— Given information —
━━━━

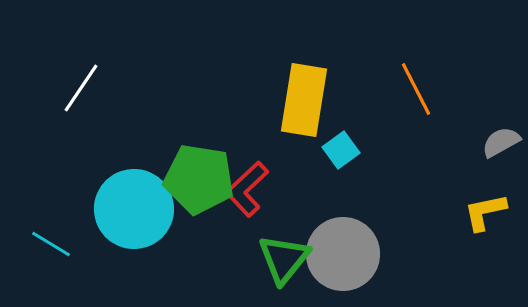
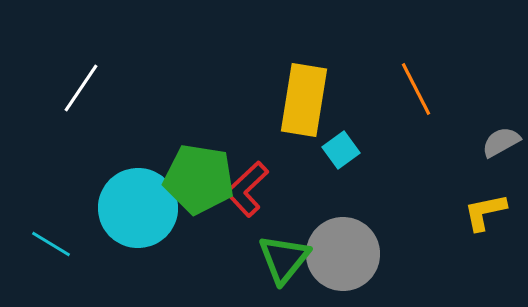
cyan circle: moved 4 px right, 1 px up
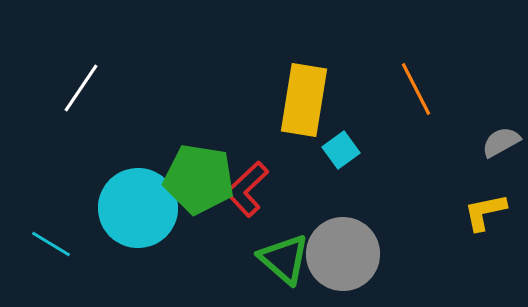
green triangle: rotated 28 degrees counterclockwise
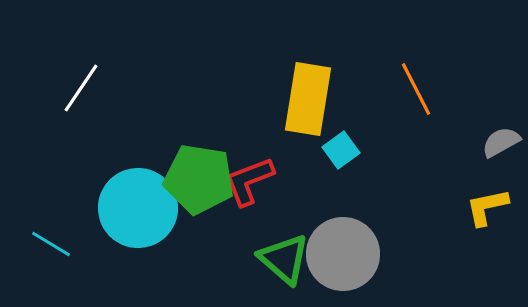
yellow rectangle: moved 4 px right, 1 px up
red L-shape: moved 2 px right, 8 px up; rotated 22 degrees clockwise
yellow L-shape: moved 2 px right, 5 px up
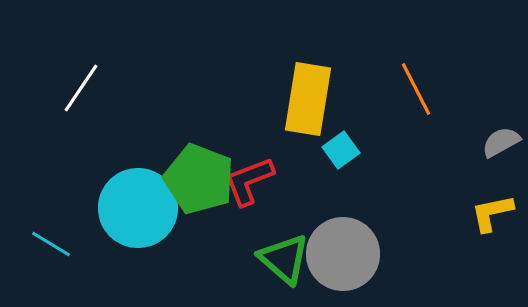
green pentagon: rotated 12 degrees clockwise
yellow L-shape: moved 5 px right, 6 px down
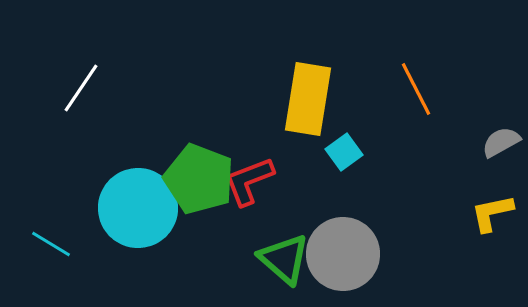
cyan square: moved 3 px right, 2 px down
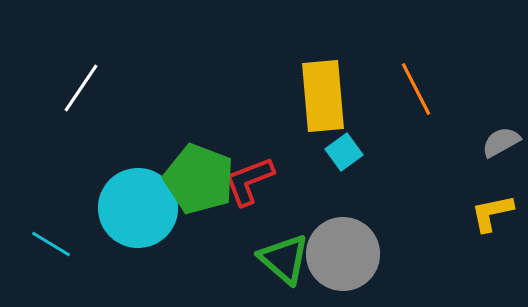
yellow rectangle: moved 15 px right, 3 px up; rotated 14 degrees counterclockwise
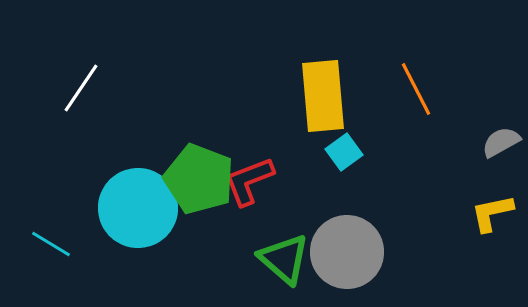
gray circle: moved 4 px right, 2 px up
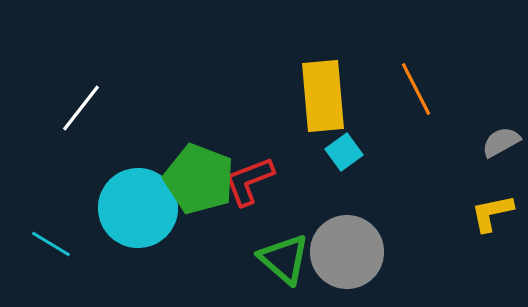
white line: moved 20 px down; rotated 4 degrees clockwise
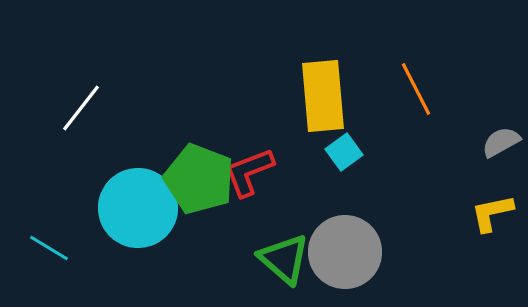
red L-shape: moved 9 px up
cyan line: moved 2 px left, 4 px down
gray circle: moved 2 px left
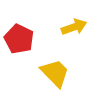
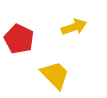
yellow trapezoid: moved 2 px down
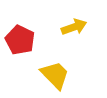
red pentagon: moved 1 px right, 1 px down
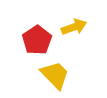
red pentagon: moved 17 px right; rotated 12 degrees clockwise
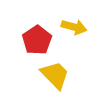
yellow arrow: rotated 35 degrees clockwise
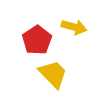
yellow trapezoid: moved 2 px left, 1 px up
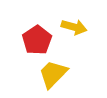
yellow trapezoid: rotated 92 degrees counterclockwise
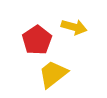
yellow trapezoid: rotated 8 degrees clockwise
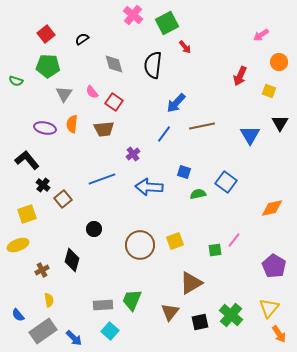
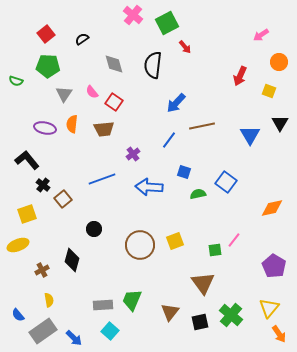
blue line at (164, 134): moved 5 px right, 6 px down
brown triangle at (191, 283): moved 12 px right; rotated 35 degrees counterclockwise
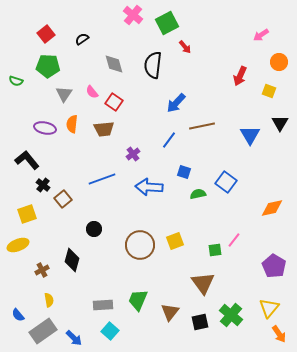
green trapezoid at (132, 300): moved 6 px right
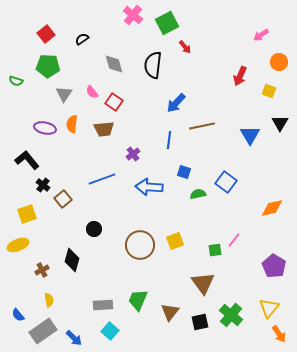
blue line at (169, 140): rotated 30 degrees counterclockwise
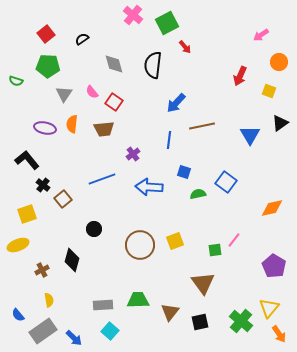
black triangle at (280, 123): rotated 24 degrees clockwise
green trapezoid at (138, 300): rotated 65 degrees clockwise
green cross at (231, 315): moved 10 px right, 6 px down
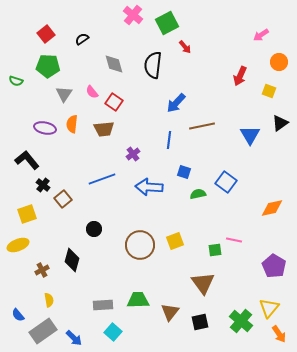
pink line at (234, 240): rotated 63 degrees clockwise
cyan square at (110, 331): moved 3 px right, 1 px down
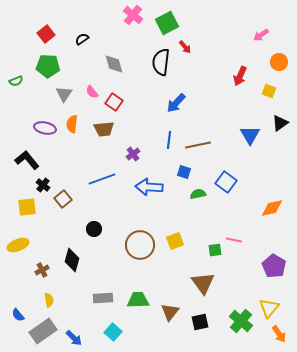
black semicircle at (153, 65): moved 8 px right, 3 px up
green semicircle at (16, 81): rotated 40 degrees counterclockwise
brown line at (202, 126): moved 4 px left, 19 px down
yellow square at (27, 214): moved 7 px up; rotated 12 degrees clockwise
gray rectangle at (103, 305): moved 7 px up
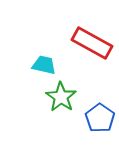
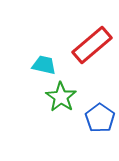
red rectangle: moved 2 px down; rotated 69 degrees counterclockwise
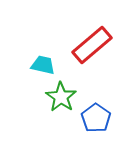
cyan trapezoid: moved 1 px left
blue pentagon: moved 4 px left
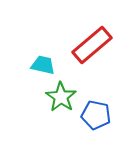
blue pentagon: moved 3 px up; rotated 24 degrees counterclockwise
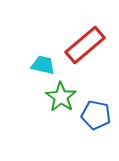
red rectangle: moved 7 px left
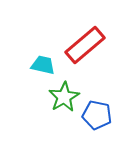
green star: moved 3 px right; rotated 8 degrees clockwise
blue pentagon: moved 1 px right
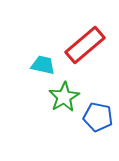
blue pentagon: moved 1 px right, 2 px down
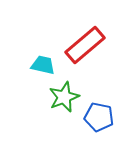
green star: rotated 8 degrees clockwise
blue pentagon: moved 1 px right
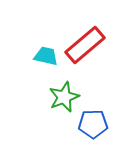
cyan trapezoid: moved 3 px right, 9 px up
blue pentagon: moved 6 px left, 7 px down; rotated 12 degrees counterclockwise
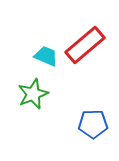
cyan trapezoid: rotated 10 degrees clockwise
green star: moved 31 px left, 3 px up
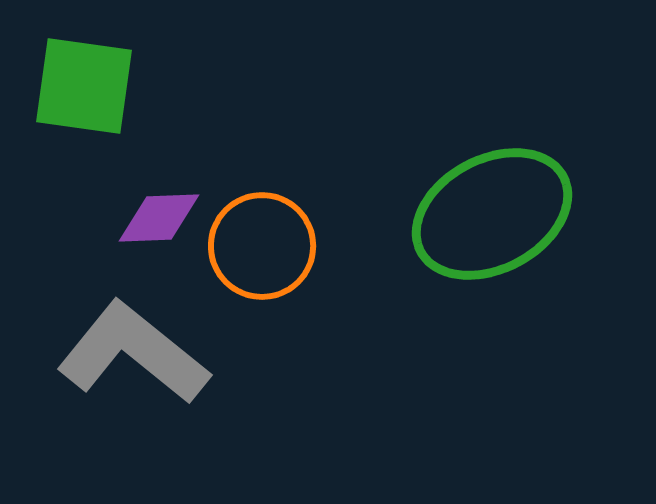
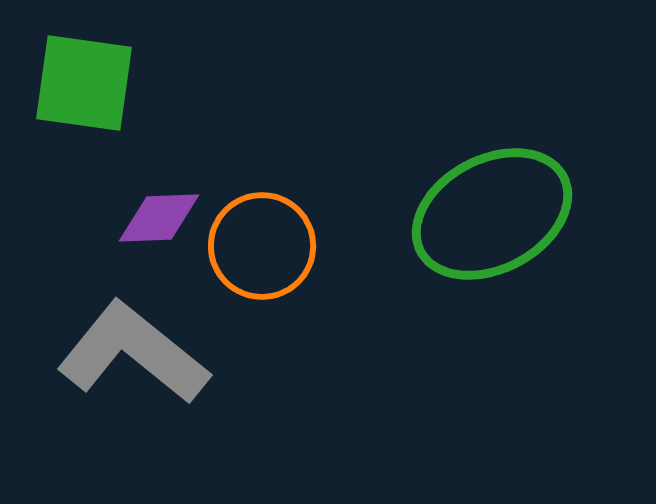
green square: moved 3 px up
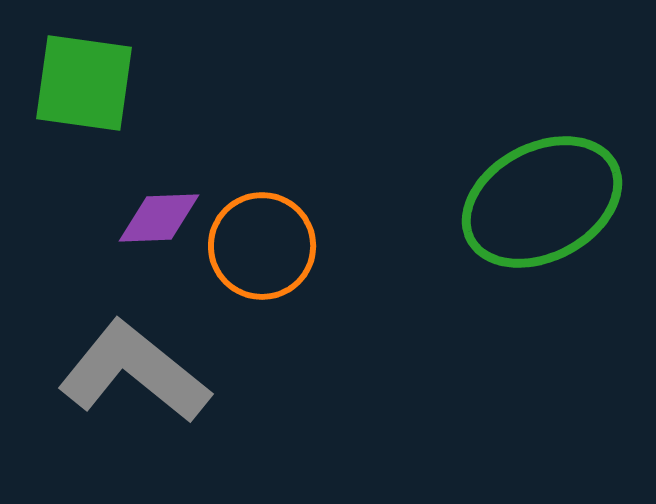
green ellipse: moved 50 px right, 12 px up
gray L-shape: moved 1 px right, 19 px down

━━━━

Rewrite as a numbered list the lines from the one containing "cyan square: moved 3 px right, 2 px down" through the one containing "cyan square at", both included, skipping any blank lines and leaving out the pictures.

1. cyan square: moved 3 px right, 2 px down
2. yellow rectangle: moved 15 px right, 3 px up; rotated 14 degrees counterclockwise
3. gray circle: moved 4 px right, 2 px up
4. white line: moved 20 px down; rotated 4 degrees clockwise
5. red L-shape: moved 9 px up
6. cyan line: moved 2 px left, 4 px down
7. gray circle: moved 2 px left
8. yellow trapezoid: moved 2 px down
9. red pentagon: moved 1 px right, 1 px down
10. red pentagon: moved 17 px right; rotated 12 degrees clockwise
11. yellow arrow: rotated 35 degrees clockwise
12. yellow trapezoid: moved 2 px left, 1 px up
13. yellow trapezoid: rotated 92 degrees counterclockwise
14. yellow trapezoid: rotated 8 degrees clockwise
15. blue line at (164, 134): moved 5 px right, 6 px down
16. brown triangle at (191, 283): moved 12 px right; rotated 35 degrees counterclockwise
17. green trapezoid at (132, 300): moved 6 px right
18. blue line at (169, 140): rotated 30 degrees counterclockwise
19. black triangle at (280, 123): rotated 24 degrees clockwise
20. green trapezoid at (138, 300): rotated 65 degrees clockwise
21. green cross at (231, 315): moved 10 px right, 6 px down
22. pink line at (234, 240): rotated 63 degrees clockwise
23. cyan square at (110, 331): moved 3 px right, 1 px down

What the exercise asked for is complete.